> Exercise description
A single figure is required: the number of lines in the data below that hold the word "bear".

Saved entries
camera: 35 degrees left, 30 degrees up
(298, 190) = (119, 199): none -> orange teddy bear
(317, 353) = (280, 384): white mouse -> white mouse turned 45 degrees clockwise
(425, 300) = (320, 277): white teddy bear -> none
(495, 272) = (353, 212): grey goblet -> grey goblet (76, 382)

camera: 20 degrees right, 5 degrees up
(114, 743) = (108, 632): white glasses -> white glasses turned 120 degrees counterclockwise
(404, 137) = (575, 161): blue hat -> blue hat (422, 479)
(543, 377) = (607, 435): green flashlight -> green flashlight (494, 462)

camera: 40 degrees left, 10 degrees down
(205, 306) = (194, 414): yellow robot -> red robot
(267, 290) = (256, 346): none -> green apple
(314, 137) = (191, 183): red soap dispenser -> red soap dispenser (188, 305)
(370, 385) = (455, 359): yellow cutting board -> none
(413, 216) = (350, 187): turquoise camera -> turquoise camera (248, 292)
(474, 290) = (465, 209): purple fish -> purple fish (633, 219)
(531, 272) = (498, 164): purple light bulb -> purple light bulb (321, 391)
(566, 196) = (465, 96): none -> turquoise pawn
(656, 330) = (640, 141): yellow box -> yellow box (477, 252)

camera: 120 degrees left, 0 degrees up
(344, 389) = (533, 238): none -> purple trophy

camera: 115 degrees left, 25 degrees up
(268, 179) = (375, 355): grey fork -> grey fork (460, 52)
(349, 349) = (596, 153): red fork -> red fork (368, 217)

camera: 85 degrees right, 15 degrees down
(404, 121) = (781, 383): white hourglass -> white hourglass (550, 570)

> Answer
2